__Your task__. Without including the pictures, copy out every line below.

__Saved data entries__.

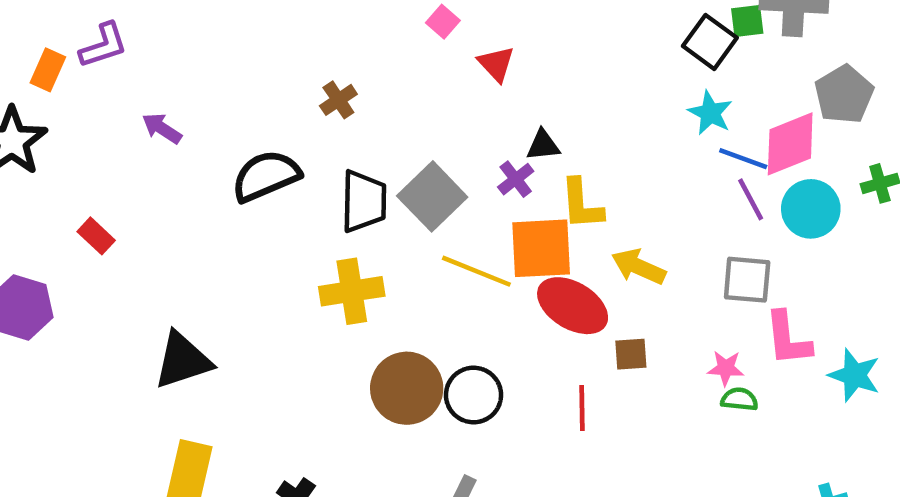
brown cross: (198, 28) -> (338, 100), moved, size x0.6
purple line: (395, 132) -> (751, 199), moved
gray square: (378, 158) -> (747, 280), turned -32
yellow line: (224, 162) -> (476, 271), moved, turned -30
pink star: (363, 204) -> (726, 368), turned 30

__Written response__.
brown cross: (198, 28) -> (338, 100), moved, size x0.6
purple line: (395, 132) -> (751, 199), moved
gray square: (378, 158) -> (747, 280), turned -32
yellow line: (224, 162) -> (476, 271), moved, turned -30
pink star: (363, 204) -> (726, 368), turned 30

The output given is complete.